(Object correspondence data)
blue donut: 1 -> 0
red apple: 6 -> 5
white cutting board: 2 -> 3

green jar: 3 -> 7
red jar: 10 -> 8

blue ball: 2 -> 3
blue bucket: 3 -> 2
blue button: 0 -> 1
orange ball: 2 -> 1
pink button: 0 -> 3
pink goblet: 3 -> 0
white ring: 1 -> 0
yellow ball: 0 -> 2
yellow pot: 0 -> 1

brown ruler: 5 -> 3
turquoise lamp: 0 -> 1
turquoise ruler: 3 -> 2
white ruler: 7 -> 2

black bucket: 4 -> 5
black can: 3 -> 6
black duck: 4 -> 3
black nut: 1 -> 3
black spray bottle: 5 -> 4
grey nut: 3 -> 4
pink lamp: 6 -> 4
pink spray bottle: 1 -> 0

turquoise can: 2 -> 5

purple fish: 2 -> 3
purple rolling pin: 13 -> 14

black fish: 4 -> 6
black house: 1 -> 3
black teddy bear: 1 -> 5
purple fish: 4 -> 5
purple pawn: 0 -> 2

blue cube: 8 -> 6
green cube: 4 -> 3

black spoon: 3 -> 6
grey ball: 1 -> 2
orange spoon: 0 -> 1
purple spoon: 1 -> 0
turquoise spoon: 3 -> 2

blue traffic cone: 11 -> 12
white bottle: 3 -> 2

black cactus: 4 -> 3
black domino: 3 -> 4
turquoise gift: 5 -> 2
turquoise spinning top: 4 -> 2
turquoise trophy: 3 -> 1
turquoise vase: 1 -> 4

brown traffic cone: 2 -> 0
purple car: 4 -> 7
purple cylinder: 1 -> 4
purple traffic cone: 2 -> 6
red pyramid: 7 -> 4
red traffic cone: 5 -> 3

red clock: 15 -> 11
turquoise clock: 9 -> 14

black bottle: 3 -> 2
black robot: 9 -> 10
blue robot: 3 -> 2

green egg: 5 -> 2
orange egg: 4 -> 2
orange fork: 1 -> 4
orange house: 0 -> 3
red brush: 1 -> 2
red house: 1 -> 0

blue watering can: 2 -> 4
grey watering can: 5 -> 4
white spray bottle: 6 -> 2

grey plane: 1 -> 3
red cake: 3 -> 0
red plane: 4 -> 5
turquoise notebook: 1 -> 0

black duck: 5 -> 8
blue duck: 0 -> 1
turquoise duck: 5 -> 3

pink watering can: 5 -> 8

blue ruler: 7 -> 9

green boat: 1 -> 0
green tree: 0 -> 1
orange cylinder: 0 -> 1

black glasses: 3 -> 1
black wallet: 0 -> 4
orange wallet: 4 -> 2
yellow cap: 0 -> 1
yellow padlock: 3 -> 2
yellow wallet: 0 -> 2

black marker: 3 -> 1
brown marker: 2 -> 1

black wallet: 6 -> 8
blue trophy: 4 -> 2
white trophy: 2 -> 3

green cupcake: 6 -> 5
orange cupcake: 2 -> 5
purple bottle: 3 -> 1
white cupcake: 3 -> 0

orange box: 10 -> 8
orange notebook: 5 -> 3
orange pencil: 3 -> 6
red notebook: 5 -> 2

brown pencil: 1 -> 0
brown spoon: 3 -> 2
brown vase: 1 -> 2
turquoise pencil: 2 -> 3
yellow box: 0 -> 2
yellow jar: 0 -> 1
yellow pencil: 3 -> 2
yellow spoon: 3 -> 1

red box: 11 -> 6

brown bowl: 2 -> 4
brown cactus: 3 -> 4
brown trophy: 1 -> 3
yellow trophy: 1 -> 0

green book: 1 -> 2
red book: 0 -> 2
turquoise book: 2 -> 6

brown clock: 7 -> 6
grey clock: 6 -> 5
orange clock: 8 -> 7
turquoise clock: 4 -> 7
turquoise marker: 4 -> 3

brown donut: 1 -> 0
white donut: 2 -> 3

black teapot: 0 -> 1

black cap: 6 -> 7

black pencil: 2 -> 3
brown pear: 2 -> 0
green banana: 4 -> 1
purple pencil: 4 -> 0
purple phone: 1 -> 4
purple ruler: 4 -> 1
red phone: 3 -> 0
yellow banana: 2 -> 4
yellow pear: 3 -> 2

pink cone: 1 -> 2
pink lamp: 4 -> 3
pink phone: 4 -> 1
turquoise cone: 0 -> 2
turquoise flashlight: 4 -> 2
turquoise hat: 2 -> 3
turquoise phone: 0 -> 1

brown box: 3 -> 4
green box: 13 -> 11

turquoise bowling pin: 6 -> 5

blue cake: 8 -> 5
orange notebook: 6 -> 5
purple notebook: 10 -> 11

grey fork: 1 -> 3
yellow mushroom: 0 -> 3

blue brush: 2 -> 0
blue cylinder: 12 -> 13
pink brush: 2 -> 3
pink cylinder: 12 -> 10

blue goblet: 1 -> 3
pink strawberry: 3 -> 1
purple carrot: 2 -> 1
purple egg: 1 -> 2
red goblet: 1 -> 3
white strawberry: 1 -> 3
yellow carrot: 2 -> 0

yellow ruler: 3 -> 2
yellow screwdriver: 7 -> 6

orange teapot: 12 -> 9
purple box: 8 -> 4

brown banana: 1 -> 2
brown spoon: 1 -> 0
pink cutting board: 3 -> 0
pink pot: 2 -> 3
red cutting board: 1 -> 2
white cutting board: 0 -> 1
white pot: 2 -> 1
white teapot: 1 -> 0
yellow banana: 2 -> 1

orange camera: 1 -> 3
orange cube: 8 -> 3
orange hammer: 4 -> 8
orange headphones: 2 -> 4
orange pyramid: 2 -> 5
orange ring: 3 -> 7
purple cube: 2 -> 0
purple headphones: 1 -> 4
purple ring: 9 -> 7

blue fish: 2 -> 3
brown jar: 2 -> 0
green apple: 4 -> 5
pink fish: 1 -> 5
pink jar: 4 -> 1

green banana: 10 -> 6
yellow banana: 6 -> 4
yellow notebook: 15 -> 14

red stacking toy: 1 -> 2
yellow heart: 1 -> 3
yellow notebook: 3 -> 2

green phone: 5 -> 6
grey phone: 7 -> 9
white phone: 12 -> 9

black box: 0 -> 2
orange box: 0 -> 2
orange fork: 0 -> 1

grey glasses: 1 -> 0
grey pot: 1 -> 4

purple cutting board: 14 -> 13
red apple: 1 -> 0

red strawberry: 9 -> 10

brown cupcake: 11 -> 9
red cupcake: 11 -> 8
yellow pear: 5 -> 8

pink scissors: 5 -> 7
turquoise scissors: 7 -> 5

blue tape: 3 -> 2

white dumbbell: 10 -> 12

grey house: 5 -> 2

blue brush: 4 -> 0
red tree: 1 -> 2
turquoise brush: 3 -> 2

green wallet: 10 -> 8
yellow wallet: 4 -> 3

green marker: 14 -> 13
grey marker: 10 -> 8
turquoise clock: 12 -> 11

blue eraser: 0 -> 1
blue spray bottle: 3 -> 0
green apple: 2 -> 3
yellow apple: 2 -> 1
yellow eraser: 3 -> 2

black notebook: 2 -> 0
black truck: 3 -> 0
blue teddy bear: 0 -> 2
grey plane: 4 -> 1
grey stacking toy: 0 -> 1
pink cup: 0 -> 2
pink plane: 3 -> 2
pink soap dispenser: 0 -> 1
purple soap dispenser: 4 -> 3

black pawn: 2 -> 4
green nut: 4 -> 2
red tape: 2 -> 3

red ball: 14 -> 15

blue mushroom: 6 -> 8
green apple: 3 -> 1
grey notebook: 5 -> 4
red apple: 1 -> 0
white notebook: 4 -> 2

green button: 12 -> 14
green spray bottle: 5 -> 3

▸ **Assigned task**
All the data above must be copied again. Leave nothing out.

▸ **Task response**
blue donut: 1 -> 0
red apple: 6 -> 5
white cutting board: 2 -> 3

green jar: 3 -> 7
red jar: 10 -> 8

blue ball: 2 -> 3
blue bucket: 3 -> 2
blue button: 0 -> 1
orange ball: 2 -> 1
pink button: 0 -> 3
pink goblet: 3 -> 0
white ring: 1 -> 0
yellow ball: 0 -> 2
yellow pot: 0 -> 1

brown ruler: 5 -> 3
turquoise lamp: 0 -> 1
turquoise ruler: 3 -> 2
white ruler: 7 -> 2

black bucket: 4 -> 5
black can: 3 -> 6
black duck: 4 -> 3
black nut: 1 -> 3
black spray bottle: 5 -> 4
grey nut: 3 -> 4
pink lamp: 6 -> 4
pink spray bottle: 1 -> 0

turquoise can: 2 -> 5

purple fish: 2 -> 3
purple rolling pin: 13 -> 14

black fish: 4 -> 6
black house: 1 -> 3
black teddy bear: 1 -> 5
purple fish: 4 -> 5
purple pawn: 0 -> 2

blue cube: 8 -> 6
green cube: 4 -> 3

black spoon: 3 -> 6
grey ball: 1 -> 2
orange spoon: 0 -> 1
purple spoon: 1 -> 0
turquoise spoon: 3 -> 2

blue traffic cone: 11 -> 12
white bottle: 3 -> 2

black cactus: 4 -> 3
black domino: 3 -> 4
turquoise gift: 5 -> 2
turquoise spinning top: 4 -> 2
turquoise trophy: 3 -> 1
turquoise vase: 1 -> 4

brown traffic cone: 2 -> 0
purple car: 4 -> 7
purple cylinder: 1 -> 4
purple traffic cone: 2 -> 6
red pyramid: 7 -> 4
red traffic cone: 5 -> 3

red clock: 15 -> 11
turquoise clock: 9 -> 14

black bottle: 3 -> 2
black robot: 9 -> 10
blue robot: 3 -> 2

green egg: 5 -> 2
orange egg: 4 -> 2
orange fork: 1 -> 4
orange house: 0 -> 3
red brush: 1 -> 2
red house: 1 -> 0

blue watering can: 2 -> 4
grey watering can: 5 -> 4
white spray bottle: 6 -> 2

grey plane: 1 -> 3
red cake: 3 -> 0
red plane: 4 -> 5
turquoise notebook: 1 -> 0

black duck: 5 -> 8
blue duck: 0 -> 1
turquoise duck: 5 -> 3

pink watering can: 5 -> 8

blue ruler: 7 -> 9

green boat: 1 -> 0
green tree: 0 -> 1
orange cylinder: 0 -> 1

black glasses: 3 -> 1
black wallet: 0 -> 4
orange wallet: 4 -> 2
yellow cap: 0 -> 1
yellow padlock: 3 -> 2
yellow wallet: 0 -> 2

black marker: 3 -> 1
brown marker: 2 -> 1

black wallet: 6 -> 8
blue trophy: 4 -> 2
white trophy: 2 -> 3

green cupcake: 6 -> 5
orange cupcake: 2 -> 5
purple bottle: 3 -> 1
white cupcake: 3 -> 0

orange box: 10 -> 8
orange notebook: 5 -> 3
orange pencil: 3 -> 6
red notebook: 5 -> 2

brown pencil: 1 -> 0
brown spoon: 3 -> 2
brown vase: 1 -> 2
turquoise pencil: 2 -> 3
yellow box: 0 -> 2
yellow jar: 0 -> 1
yellow pencil: 3 -> 2
yellow spoon: 3 -> 1

red box: 11 -> 6

brown bowl: 2 -> 4
brown cactus: 3 -> 4
brown trophy: 1 -> 3
yellow trophy: 1 -> 0

green book: 1 -> 2
red book: 0 -> 2
turquoise book: 2 -> 6

brown clock: 7 -> 6
grey clock: 6 -> 5
orange clock: 8 -> 7
turquoise clock: 4 -> 7
turquoise marker: 4 -> 3

brown donut: 1 -> 0
white donut: 2 -> 3

black teapot: 0 -> 1

black cap: 6 -> 7

black pencil: 2 -> 3
brown pear: 2 -> 0
green banana: 4 -> 1
purple pencil: 4 -> 0
purple phone: 1 -> 4
purple ruler: 4 -> 1
red phone: 3 -> 0
yellow banana: 2 -> 4
yellow pear: 3 -> 2

pink cone: 1 -> 2
pink lamp: 4 -> 3
pink phone: 4 -> 1
turquoise cone: 0 -> 2
turquoise flashlight: 4 -> 2
turquoise hat: 2 -> 3
turquoise phone: 0 -> 1

brown box: 3 -> 4
green box: 13 -> 11

turquoise bowling pin: 6 -> 5

blue cake: 8 -> 5
orange notebook: 6 -> 5
purple notebook: 10 -> 11

grey fork: 1 -> 3
yellow mushroom: 0 -> 3

blue brush: 2 -> 0
blue cylinder: 12 -> 13
pink brush: 2 -> 3
pink cylinder: 12 -> 10

blue goblet: 1 -> 3
pink strawberry: 3 -> 1
purple carrot: 2 -> 1
purple egg: 1 -> 2
red goblet: 1 -> 3
white strawberry: 1 -> 3
yellow carrot: 2 -> 0

yellow ruler: 3 -> 2
yellow screwdriver: 7 -> 6

orange teapot: 12 -> 9
purple box: 8 -> 4

brown banana: 1 -> 2
brown spoon: 1 -> 0
pink cutting board: 3 -> 0
pink pot: 2 -> 3
red cutting board: 1 -> 2
white cutting board: 0 -> 1
white pot: 2 -> 1
white teapot: 1 -> 0
yellow banana: 2 -> 1

orange camera: 1 -> 3
orange cube: 8 -> 3
orange hammer: 4 -> 8
orange headphones: 2 -> 4
orange pyramid: 2 -> 5
orange ring: 3 -> 7
purple cube: 2 -> 0
purple headphones: 1 -> 4
purple ring: 9 -> 7

blue fish: 2 -> 3
brown jar: 2 -> 0
green apple: 4 -> 5
pink fish: 1 -> 5
pink jar: 4 -> 1

green banana: 10 -> 6
yellow banana: 6 -> 4
yellow notebook: 15 -> 14

red stacking toy: 1 -> 2
yellow heart: 1 -> 3
yellow notebook: 3 -> 2

green phone: 5 -> 6
grey phone: 7 -> 9
white phone: 12 -> 9

black box: 0 -> 2
orange box: 0 -> 2
orange fork: 0 -> 1

grey glasses: 1 -> 0
grey pot: 1 -> 4

purple cutting board: 14 -> 13
red apple: 1 -> 0

red strawberry: 9 -> 10

brown cupcake: 11 -> 9
red cupcake: 11 -> 8
yellow pear: 5 -> 8

pink scissors: 5 -> 7
turquoise scissors: 7 -> 5

blue tape: 3 -> 2

white dumbbell: 10 -> 12

grey house: 5 -> 2

blue brush: 4 -> 0
red tree: 1 -> 2
turquoise brush: 3 -> 2

green wallet: 10 -> 8
yellow wallet: 4 -> 3

green marker: 14 -> 13
grey marker: 10 -> 8
turquoise clock: 12 -> 11

blue eraser: 0 -> 1
blue spray bottle: 3 -> 0
green apple: 2 -> 3
yellow apple: 2 -> 1
yellow eraser: 3 -> 2

black notebook: 2 -> 0
black truck: 3 -> 0
blue teddy bear: 0 -> 2
grey plane: 4 -> 1
grey stacking toy: 0 -> 1
pink cup: 0 -> 2
pink plane: 3 -> 2
pink soap dispenser: 0 -> 1
purple soap dispenser: 4 -> 3

black pawn: 2 -> 4
green nut: 4 -> 2
red tape: 2 -> 3

red ball: 14 -> 15

blue mushroom: 6 -> 8
green apple: 3 -> 1
grey notebook: 5 -> 4
red apple: 1 -> 0
white notebook: 4 -> 2

green button: 12 -> 14
green spray bottle: 5 -> 3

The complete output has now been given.